The task – Text only, exactly as given: reproduce the entries below without their pictures.

--- Material shown Enclosed Below ---

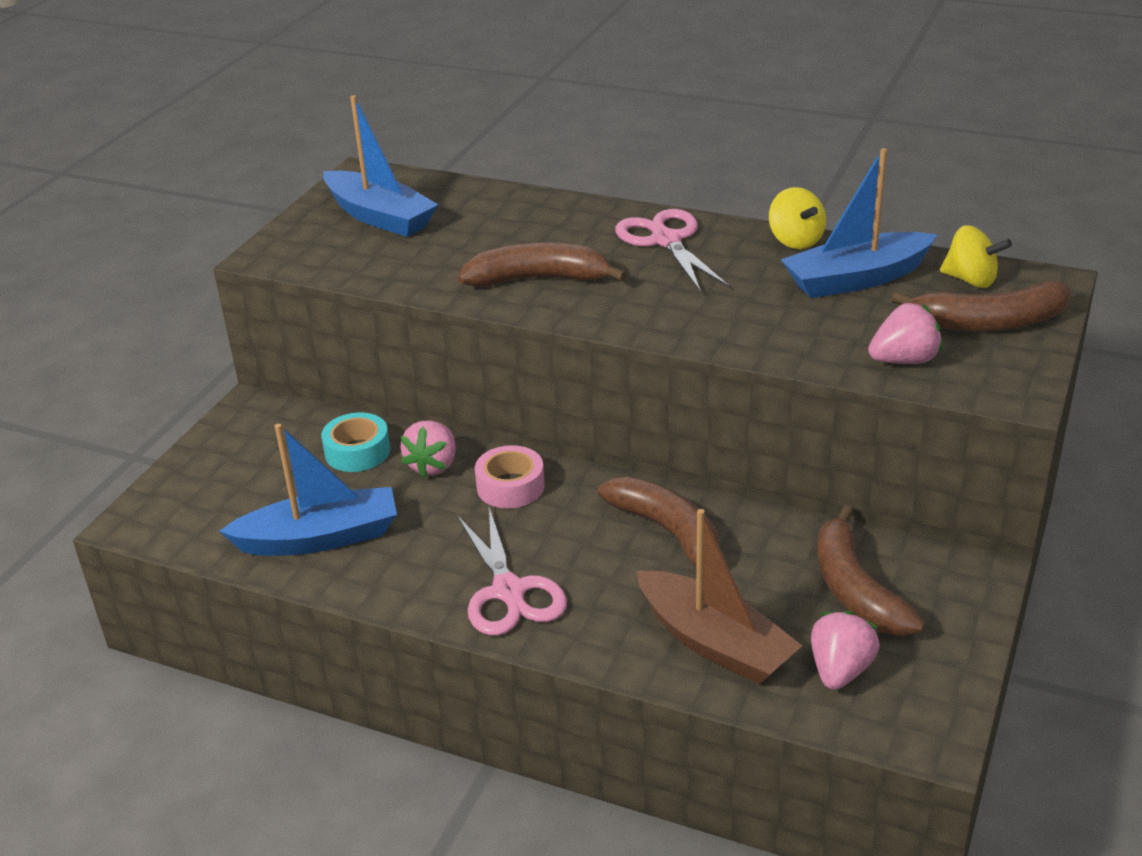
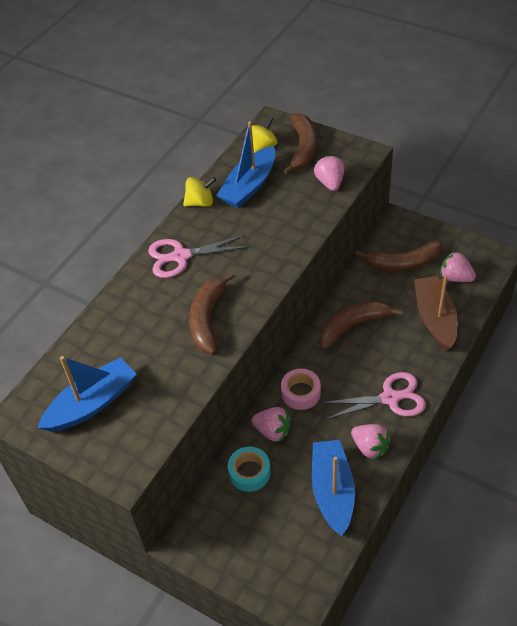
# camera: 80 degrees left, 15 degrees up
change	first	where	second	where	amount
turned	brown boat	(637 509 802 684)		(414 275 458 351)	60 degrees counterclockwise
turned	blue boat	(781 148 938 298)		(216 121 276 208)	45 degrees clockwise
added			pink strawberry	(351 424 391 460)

--- End of Enclosed Material shown ---

Response to the task –
# camera: 80 degrees left, 15 degrees up
change	first	where	second	where	amount
turned	brown boat	(637 509 802 684)		(414 275 458 351)	60 degrees counterclockwise
turned	blue boat	(781 148 938 298)		(216 121 276 208)	45 degrees clockwise
added			pink strawberry	(351 424 391 460)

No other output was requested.